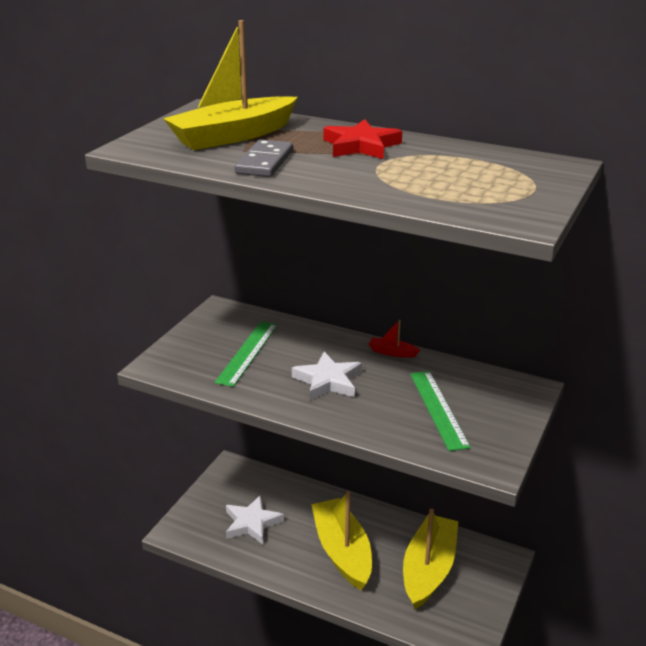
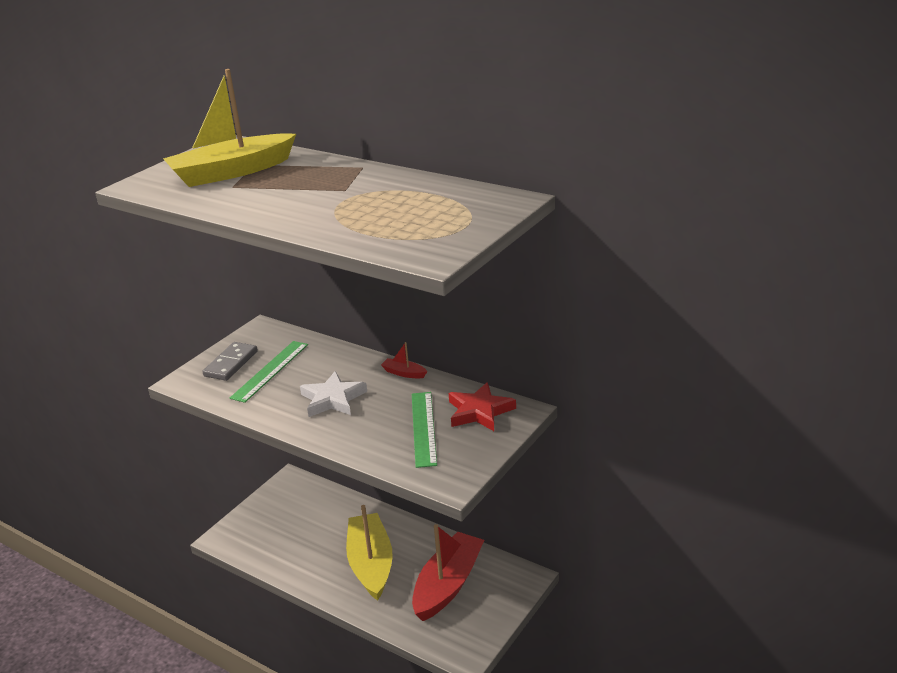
camera: 10 degrees right, 0 degrees up
white star [226,495,284,544] -> none
grey domino [235,139,293,177] -> grey domino moved to [202,342,258,381]
red star [323,119,402,159] -> red star moved to [449,382,516,431]
yellow boat [403,509,458,609] -> red boat [412,524,484,621]

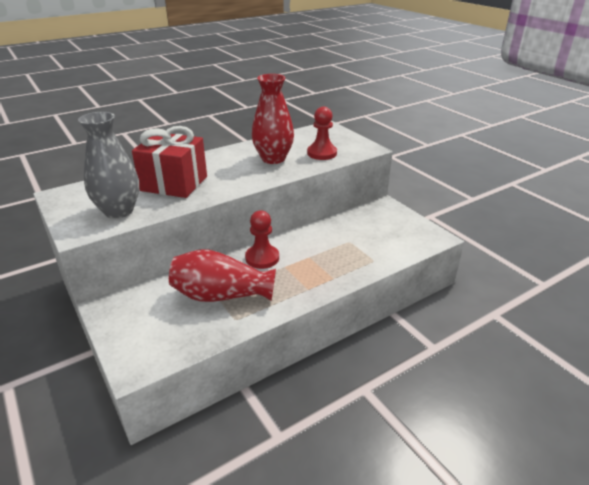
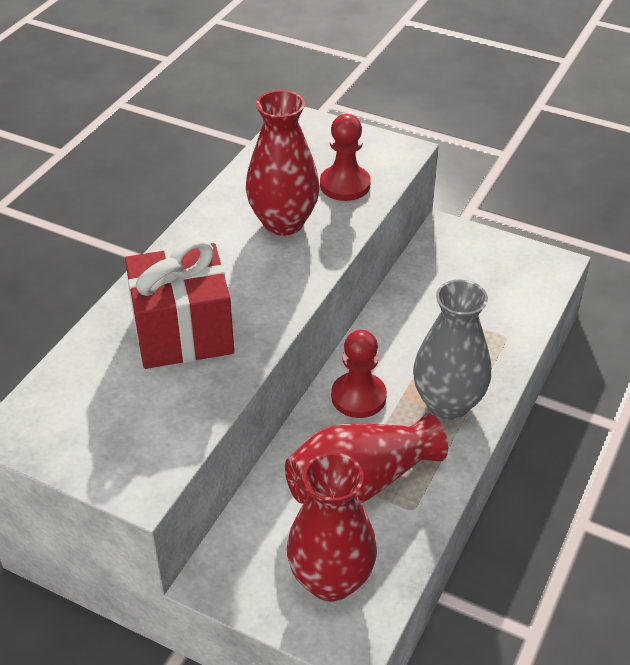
camera: 30 degrees left, 10 degrees up
grey vase [78,112,139,219] -> grey vase moved to [413,279,491,420]
none -> red vase [287,452,377,602]

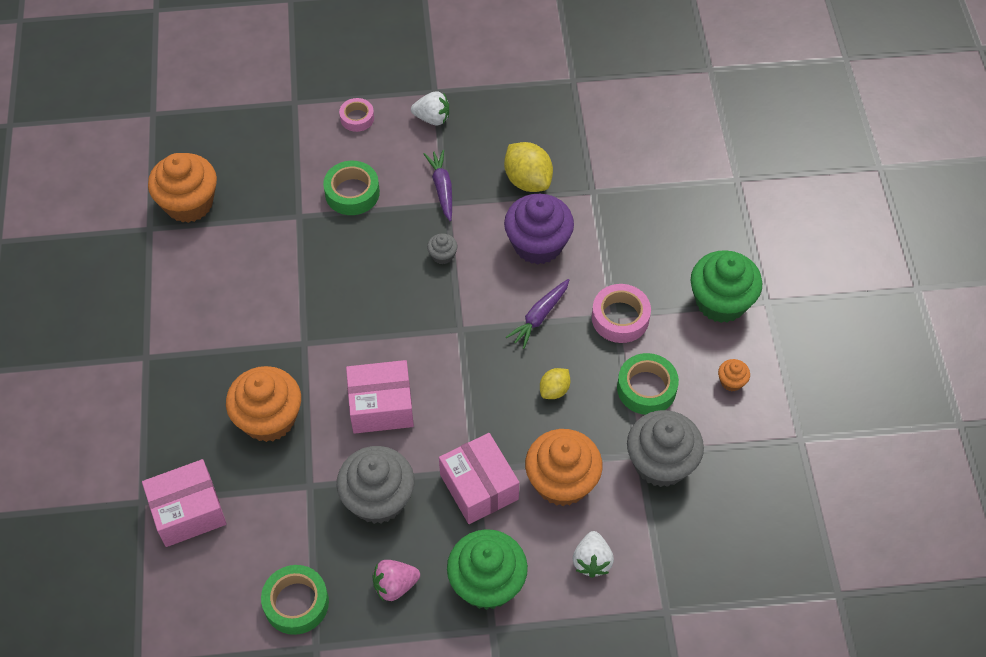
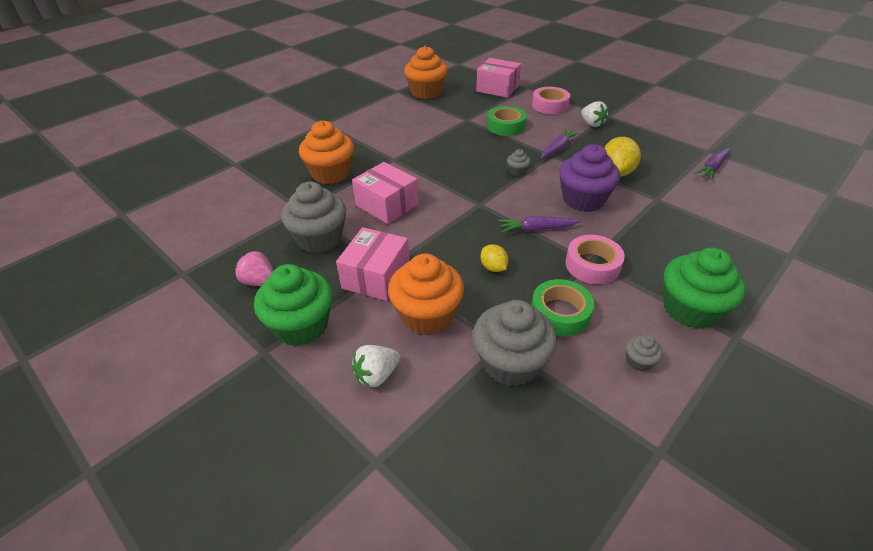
camera: 50 degrees right, 15 degrees down
pink box [142,459,227,547] -> pink box moved to [476,58,521,98]
green tape [261,565,329,635] -> none
pink tape [339,98,374,132] -> pink tape [532,87,570,114], size x1.55
yellow lemon [540,368,570,399] -> yellow lemon turned 60 degrees clockwise [480,244,508,272]
orange cupcake [718,359,750,391] -> grey cupcake [625,335,662,371]
none -> purple carrot [695,147,730,180]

> **AIM OF THE EXERCISE**
Exact copy, pictures excluded: restate every record above word for word.

> **YOUR RESPONSE**
camera: 10 degrees right, 0 degrees up
white star [226,495,284,544] -> none
grey domino [235,139,293,177] -> grey domino moved to [202,342,258,381]
red star [323,119,402,159] -> red star moved to [449,382,516,431]
yellow boat [403,509,458,609] -> red boat [412,524,484,621]

camera: 30 degrees left, 10 degrees up
grey vase [78,112,139,219] -> grey vase moved to [413,279,491,420]
none -> red vase [287,452,377,602]

camera: 50 degrees right, 15 degrees down
pink box [142,459,227,547] -> pink box moved to [476,58,521,98]
green tape [261,565,329,635] -> none
pink tape [339,98,374,132] -> pink tape [532,87,570,114], size x1.55
yellow lemon [540,368,570,399] -> yellow lemon turned 60 degrees clockwise [480,244,508,272]
orange cupcake [718,359,750,391] -> grey cupcake [625,335,662,371]
none -> purple carrot [695,147,730,180]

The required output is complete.